▸ SHORT PROBLEM: In the lines below, swap "refund" for "rebate" and change nothing else. Leave the pictures out of your answer.

— BEGIN ENTRIES SUPPLIED —

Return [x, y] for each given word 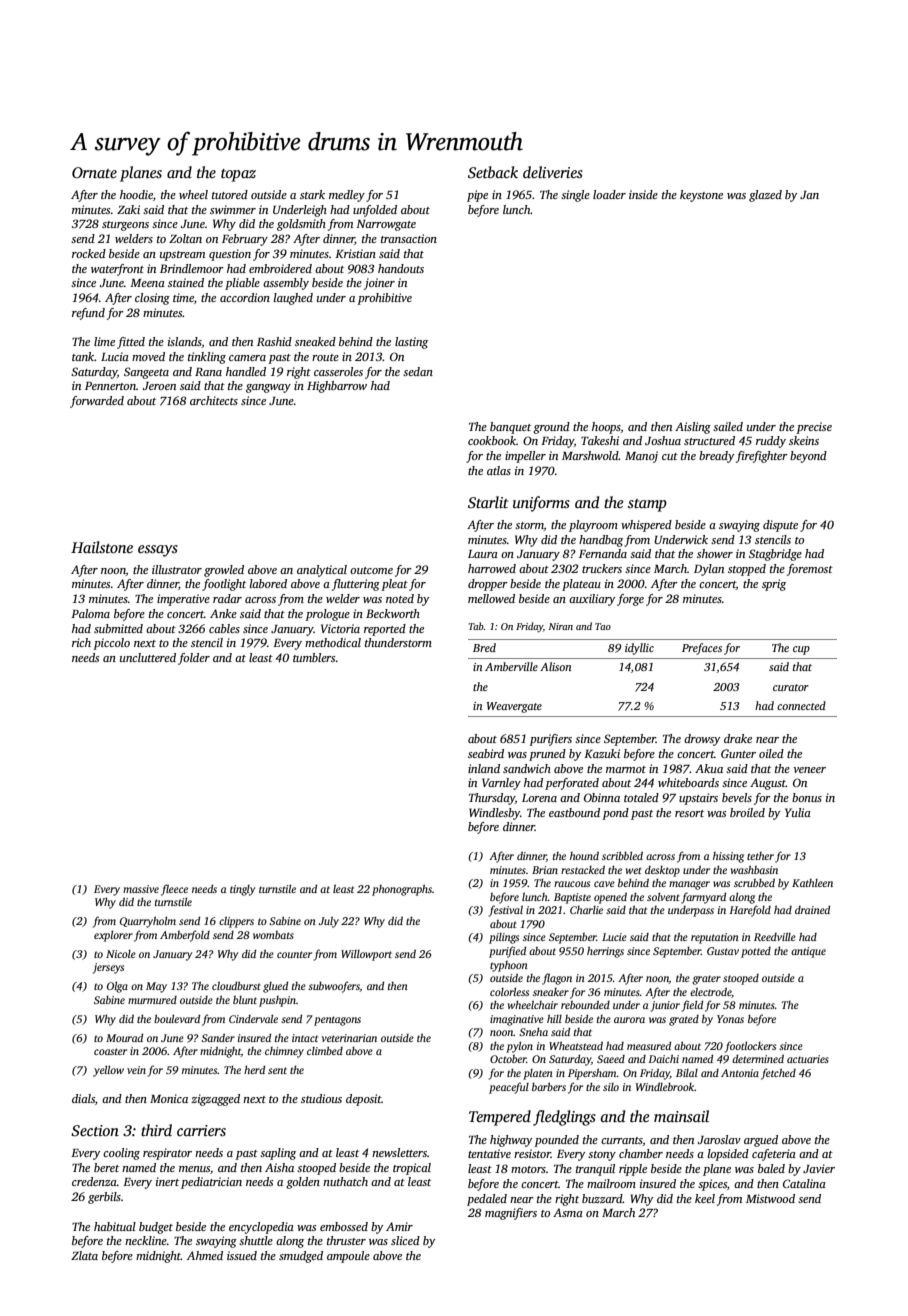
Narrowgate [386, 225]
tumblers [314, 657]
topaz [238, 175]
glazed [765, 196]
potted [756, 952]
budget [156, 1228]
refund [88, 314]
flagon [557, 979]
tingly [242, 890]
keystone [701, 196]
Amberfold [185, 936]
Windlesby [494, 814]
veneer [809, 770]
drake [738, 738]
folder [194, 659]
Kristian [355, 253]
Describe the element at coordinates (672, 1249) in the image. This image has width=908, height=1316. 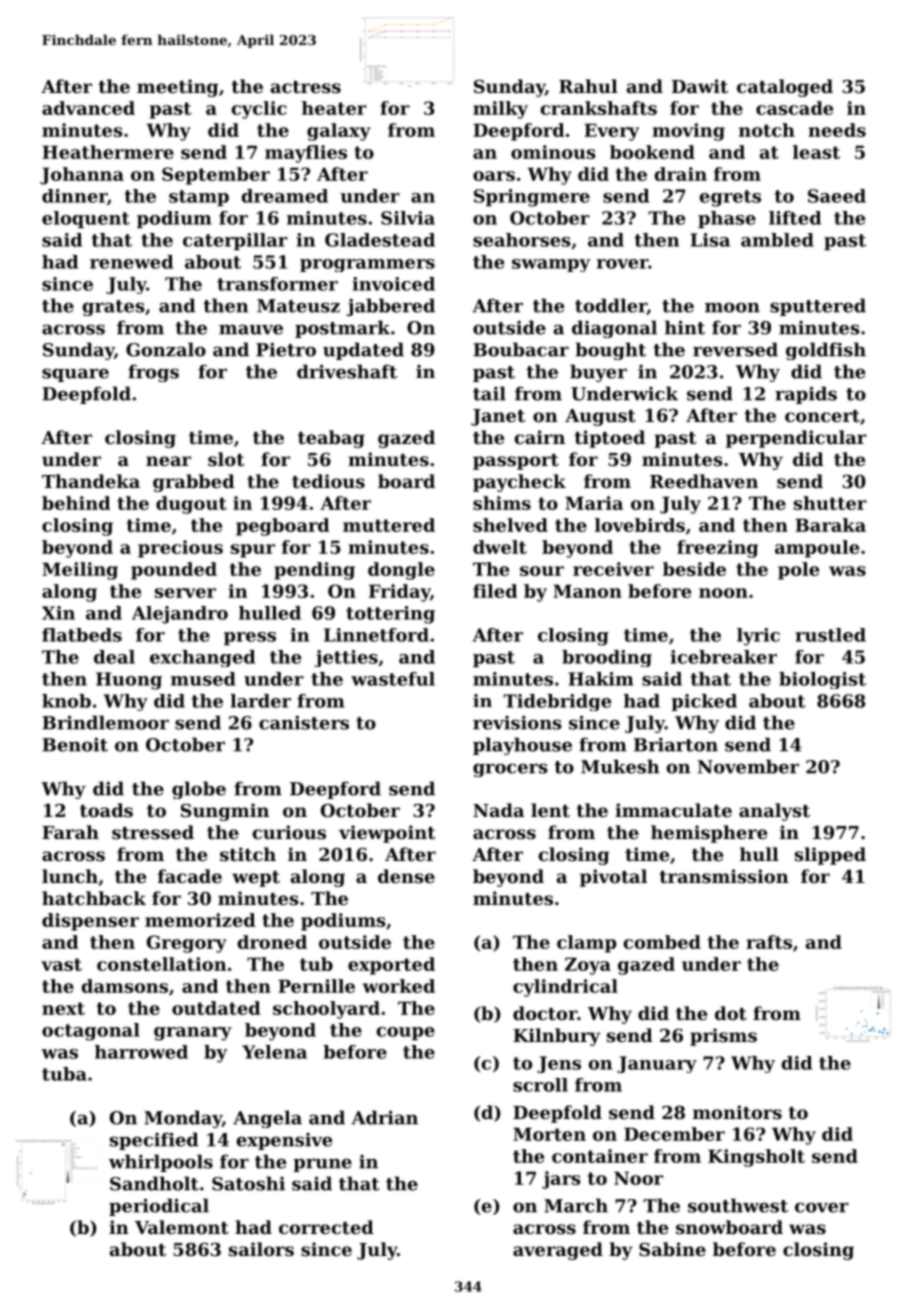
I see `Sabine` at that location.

— END ENTRIES SUPPLIED —

▸ SOLUTION FOR THIS EXERCISE:
Return [x, y] for each given word 
Narrowgate [386, 225]
tumblers [314, 657]
topaz [238, 175]
glazed [765, 196]
potted [756, 952]
budget [156, 1228]
rebate [88, 314]
flagon [557, 979]
tingly [242, 890]
keystone [701, 196]
Amberfold [185, 936]
Windlesby [494, 814]
veneer [809, 770]
drake [738, 738]
folder [194, 659]
Kristian [355, 253]
Describe the element at coordinates (672, 1249) in the image. This image has width=908, height=1316. 
I see `Sabine` at that location.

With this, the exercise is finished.